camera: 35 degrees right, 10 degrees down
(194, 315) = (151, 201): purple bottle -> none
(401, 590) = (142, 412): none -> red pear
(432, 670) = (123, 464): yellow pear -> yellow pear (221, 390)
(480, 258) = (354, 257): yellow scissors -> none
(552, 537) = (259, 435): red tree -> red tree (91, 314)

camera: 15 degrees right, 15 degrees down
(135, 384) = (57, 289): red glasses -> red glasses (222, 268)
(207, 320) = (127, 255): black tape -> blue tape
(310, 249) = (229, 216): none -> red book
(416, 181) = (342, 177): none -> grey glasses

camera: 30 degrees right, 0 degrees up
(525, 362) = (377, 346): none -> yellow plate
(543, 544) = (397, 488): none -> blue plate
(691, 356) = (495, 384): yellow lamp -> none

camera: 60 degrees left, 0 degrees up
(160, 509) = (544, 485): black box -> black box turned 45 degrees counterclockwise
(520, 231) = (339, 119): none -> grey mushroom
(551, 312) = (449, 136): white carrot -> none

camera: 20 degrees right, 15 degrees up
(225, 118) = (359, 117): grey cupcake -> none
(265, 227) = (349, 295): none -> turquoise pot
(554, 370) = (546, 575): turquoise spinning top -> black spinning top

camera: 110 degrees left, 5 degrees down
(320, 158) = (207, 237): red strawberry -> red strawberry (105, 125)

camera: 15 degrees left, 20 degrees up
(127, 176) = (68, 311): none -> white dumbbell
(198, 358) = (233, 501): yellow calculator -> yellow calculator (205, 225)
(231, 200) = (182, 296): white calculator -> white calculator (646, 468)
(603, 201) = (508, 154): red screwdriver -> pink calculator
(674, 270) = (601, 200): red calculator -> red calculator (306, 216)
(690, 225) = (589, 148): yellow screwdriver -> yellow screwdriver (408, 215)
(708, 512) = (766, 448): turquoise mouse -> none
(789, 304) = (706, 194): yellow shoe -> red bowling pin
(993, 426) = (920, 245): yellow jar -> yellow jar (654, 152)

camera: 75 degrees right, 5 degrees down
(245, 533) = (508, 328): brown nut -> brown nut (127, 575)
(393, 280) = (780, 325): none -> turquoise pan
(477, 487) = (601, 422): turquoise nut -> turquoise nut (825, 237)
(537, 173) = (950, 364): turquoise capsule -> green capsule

◆ ABOUT THIS TASK: What belongs in the answer is each line of the data that has the word "left".

◆ REPLY:
camera: 60 degrees left, 0 degrees up
camera: 110 degrees left, 5 degrees down
camera: 15 degrees left, 20 degrees up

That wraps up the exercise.